— What the exercise asks —
Please return each of the entries that follow, unchanged in every word.

[Version difference data]
_ _ _ _

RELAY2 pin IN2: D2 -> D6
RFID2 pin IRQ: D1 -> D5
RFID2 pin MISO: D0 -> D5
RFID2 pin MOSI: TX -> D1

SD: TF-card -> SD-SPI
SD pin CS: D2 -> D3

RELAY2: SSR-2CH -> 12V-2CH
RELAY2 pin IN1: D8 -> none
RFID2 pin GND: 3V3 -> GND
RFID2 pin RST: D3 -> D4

_ _ _ _

— Solution to this problem —
RELAY2 pin IN2: D2 -> D6
RFID2 pin IRQ: D1 -> D5
RFID2 pin MISO: D0 -> D5
RFID2 pin MOSI: TX -> D1

SD: TF-card -> SD-SPI
SD pin CS: D2 -> D3

RELAY2: SSR-2CH -> 12V-2CH
RELAY2 pin IN1: D8 -> none
RFID2 pin GND: 3V3 -> GND
RFID2 pin RST: D3 -> D4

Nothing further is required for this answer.